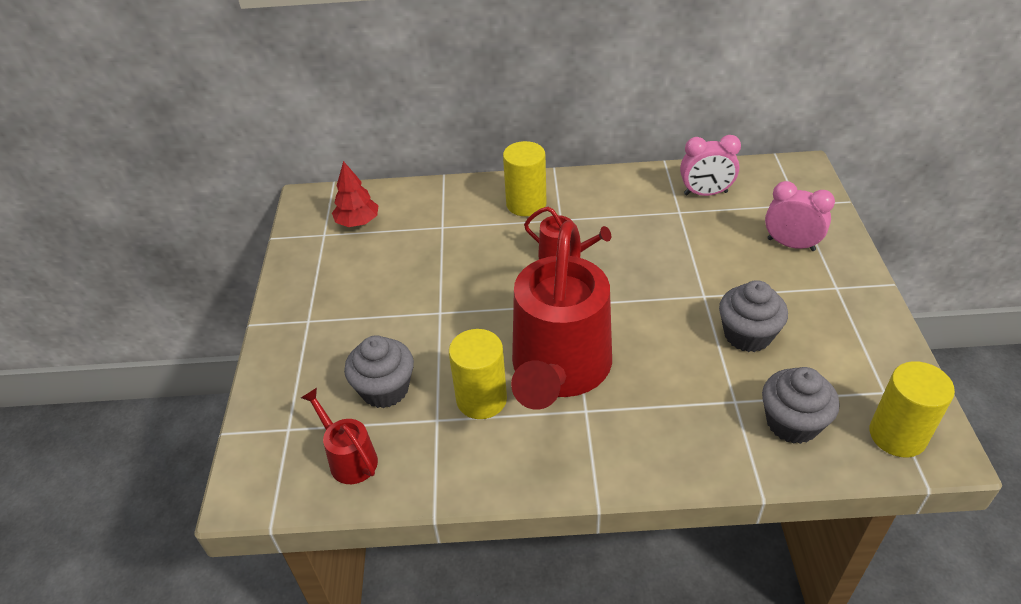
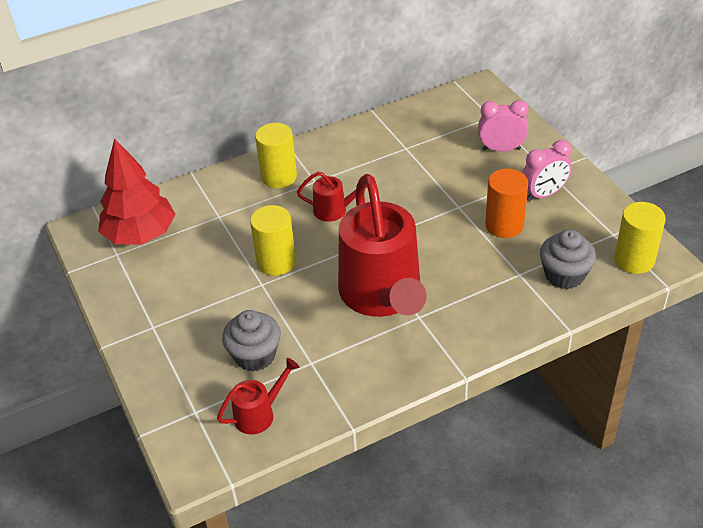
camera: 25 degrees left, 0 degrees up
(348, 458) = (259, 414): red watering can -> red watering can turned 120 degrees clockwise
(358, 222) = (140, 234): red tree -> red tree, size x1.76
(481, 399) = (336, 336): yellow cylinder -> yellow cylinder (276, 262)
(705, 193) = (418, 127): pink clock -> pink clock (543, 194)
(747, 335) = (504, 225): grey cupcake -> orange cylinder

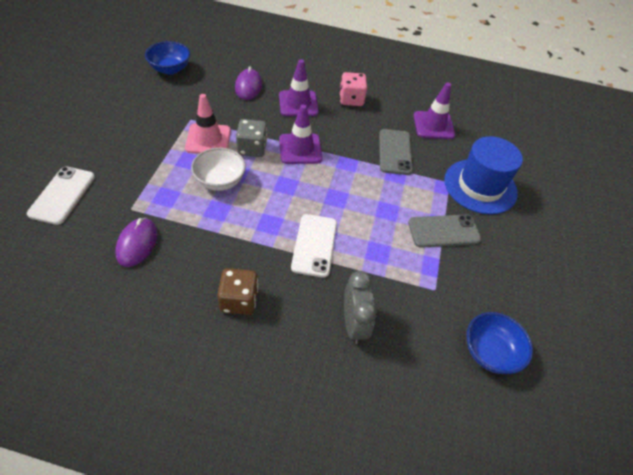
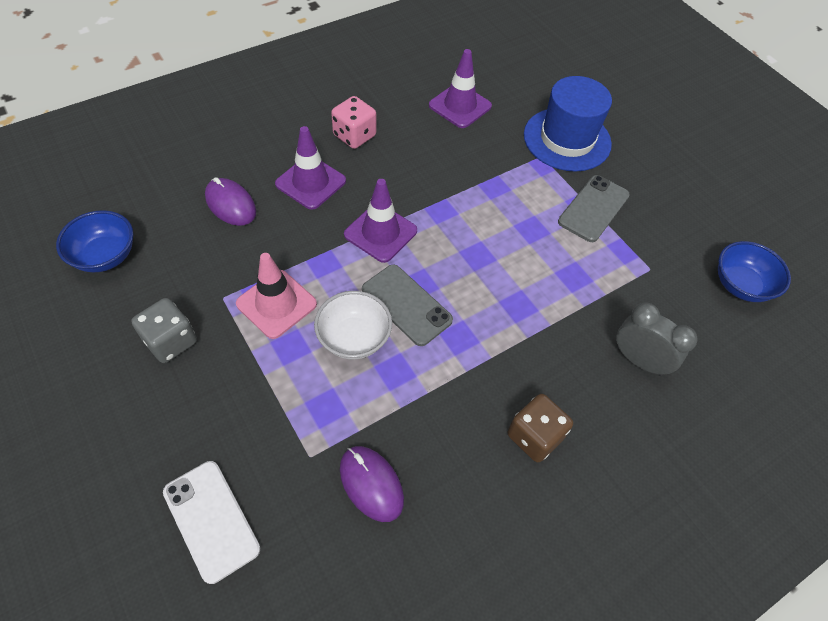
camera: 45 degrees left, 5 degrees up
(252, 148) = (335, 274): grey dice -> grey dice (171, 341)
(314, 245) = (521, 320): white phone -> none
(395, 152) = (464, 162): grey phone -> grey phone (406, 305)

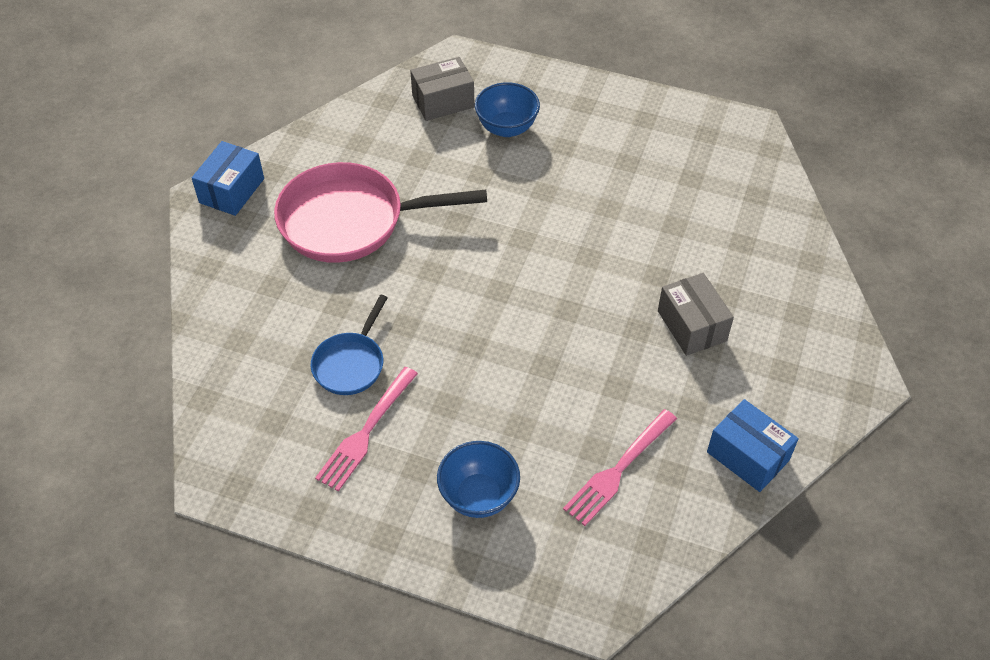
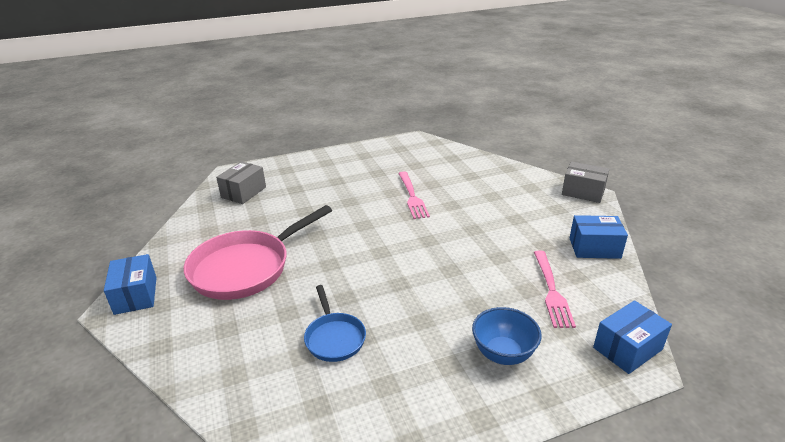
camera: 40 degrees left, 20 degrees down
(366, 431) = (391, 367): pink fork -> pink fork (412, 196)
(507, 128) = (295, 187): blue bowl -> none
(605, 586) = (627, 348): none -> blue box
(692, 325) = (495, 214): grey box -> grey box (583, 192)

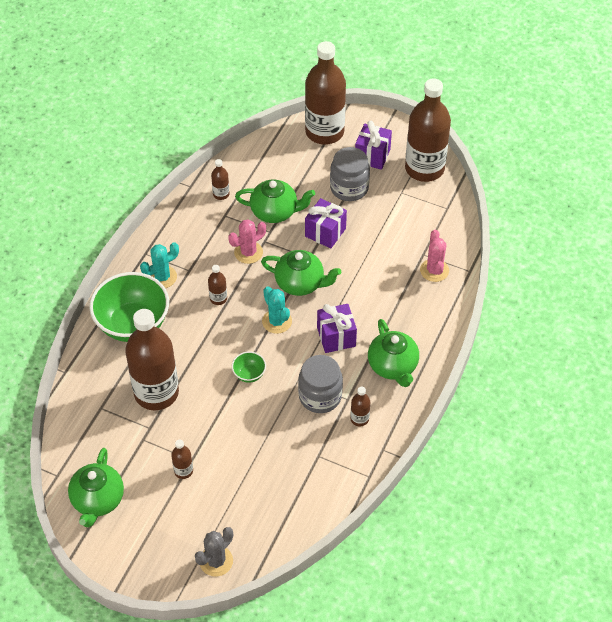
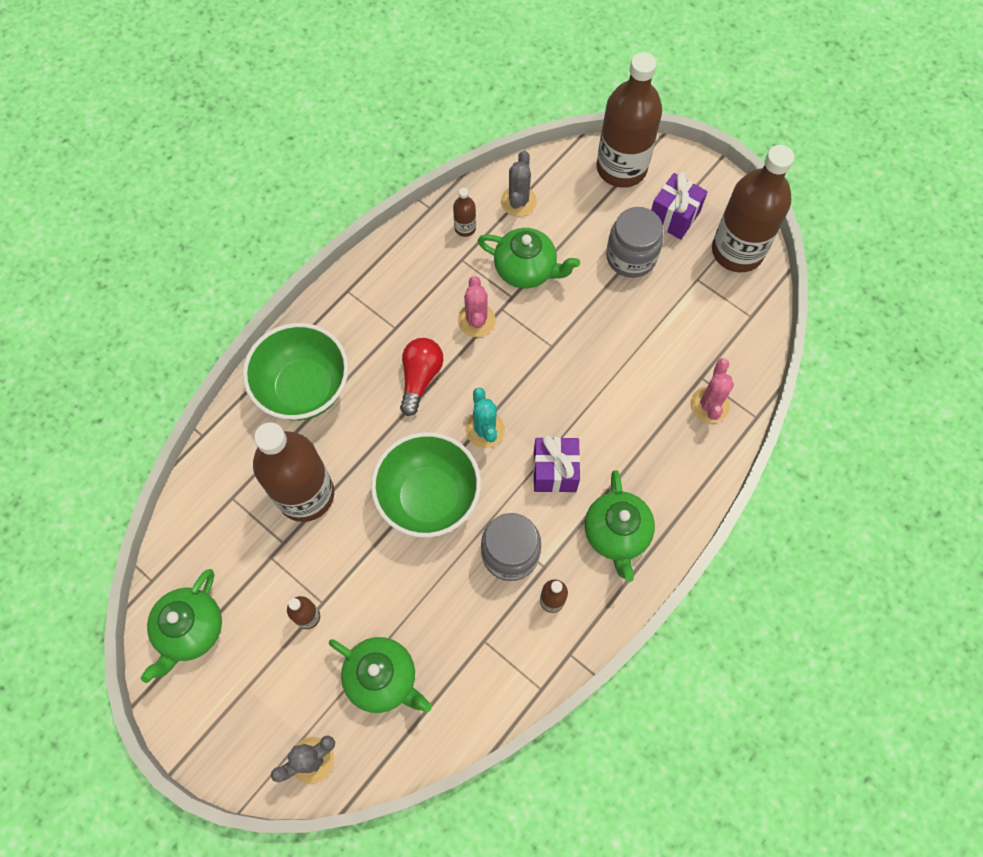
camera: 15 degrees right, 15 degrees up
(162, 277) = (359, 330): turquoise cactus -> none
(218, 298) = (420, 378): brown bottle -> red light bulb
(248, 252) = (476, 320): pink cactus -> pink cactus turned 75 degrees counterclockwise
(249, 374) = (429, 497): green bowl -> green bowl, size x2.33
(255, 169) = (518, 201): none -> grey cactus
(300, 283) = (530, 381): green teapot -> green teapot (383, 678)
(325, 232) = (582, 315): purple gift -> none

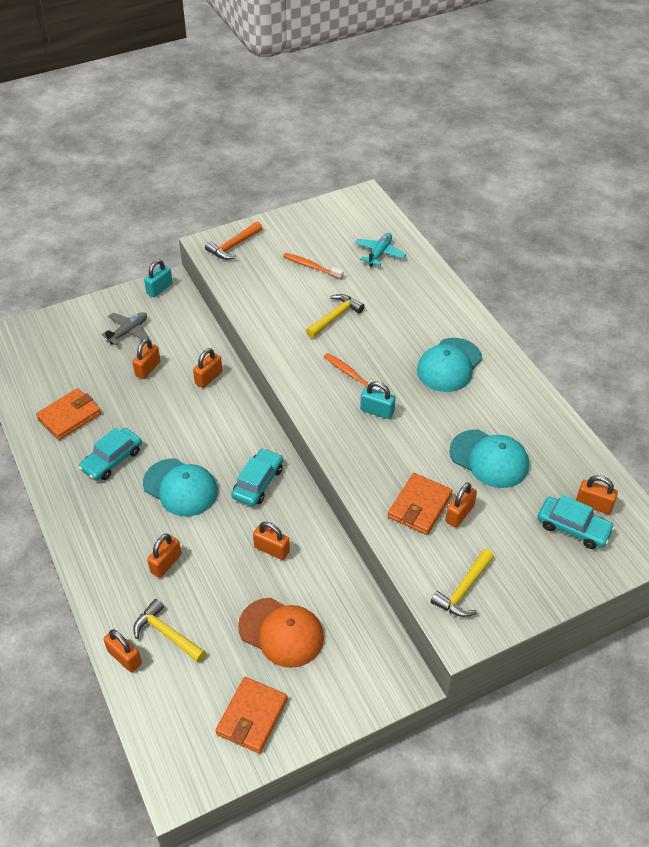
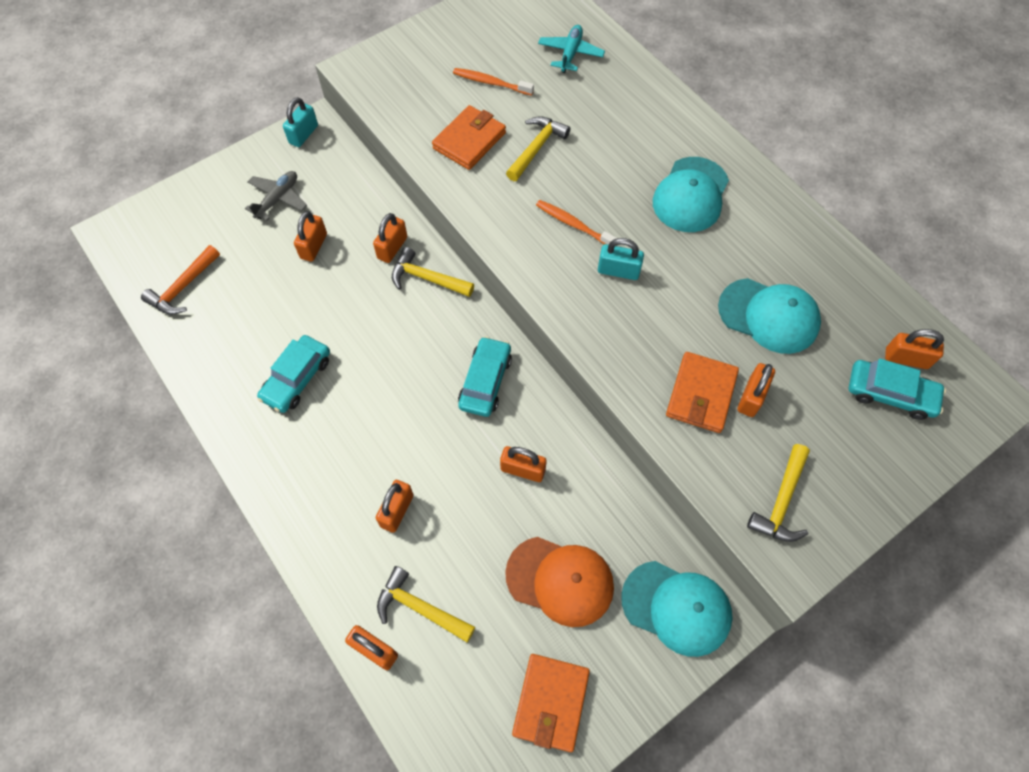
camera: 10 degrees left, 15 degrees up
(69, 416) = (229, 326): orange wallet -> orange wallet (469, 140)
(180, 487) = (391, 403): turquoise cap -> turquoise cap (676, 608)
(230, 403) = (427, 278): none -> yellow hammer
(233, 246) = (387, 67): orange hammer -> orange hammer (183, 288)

- - - -

Problem details:
Extract every line of the data exactly; pictures stay out.

Answer space:
camera: 25 degrees left, 0 degrees up
(348, 458) = (259, 414): red watering can -> red watering can turned 120 degrees clockwise
(358, 222) = (140, 234): red tree -> red tree, size x1.76
(481, 399) = (336, 336): yellow cylinder -> yellow cylinder (276, 262)
(705, 193) = (418, 127): pink clock -> pink clock (543, 194)
(747, 335) = (504, 225): grey cupcake -> orange cylinder

camera: 45 degrees left, 5 degrees up
(252, 148) = (335, 274): grey dice -> grey dice (171, 341)
(314, 245) = (521, 320): white phone -> none
(395, 152) = (464, 162): grey phone -> grey phone (406, 305)

camera: 40 degrees left, 20 degrees down
(366, 431) = (391, 367): pink fork -> pink fork (412, 196)
(507, 128) = (295, 187): blue bowl -> none
(605, 586) = (627, 348): none -> blue box
(692, 325) = (495, 214): grey box -> grey box (583, 192)

camera: 15 degrees right, 15 degrees up
(162, 277) = (359, 330): turquoise cactus -> none
(218, 298) = (420, 378): brown bottle -> red light bulb
(248, 252) = (476, 320): pink cactus -> pink cactus turned 75 degrees counterclockwise
(249, 374) = (429, 497): green bowl -> green bowl, size x2.33
(255, 169) = (518, 201): none -> grey cactus
(300, 283) = (530, 381): green teapot -> green teapot (383, 678)
(325, 232) = (582, 315): purple gift -> none

camera: 10 degrees left, 15 degrees up
(69, 416) = (229, 326): orange wallet -> orange wallet (469, 140)
(180, 487) = (391, 403): turquoise cap -> turquoise cap (676, 608)
(230, 403) = (427, 278): none -> yellow hammer
(233, 246) = (387, 67): orange hammer -> orange hammer (183, 288)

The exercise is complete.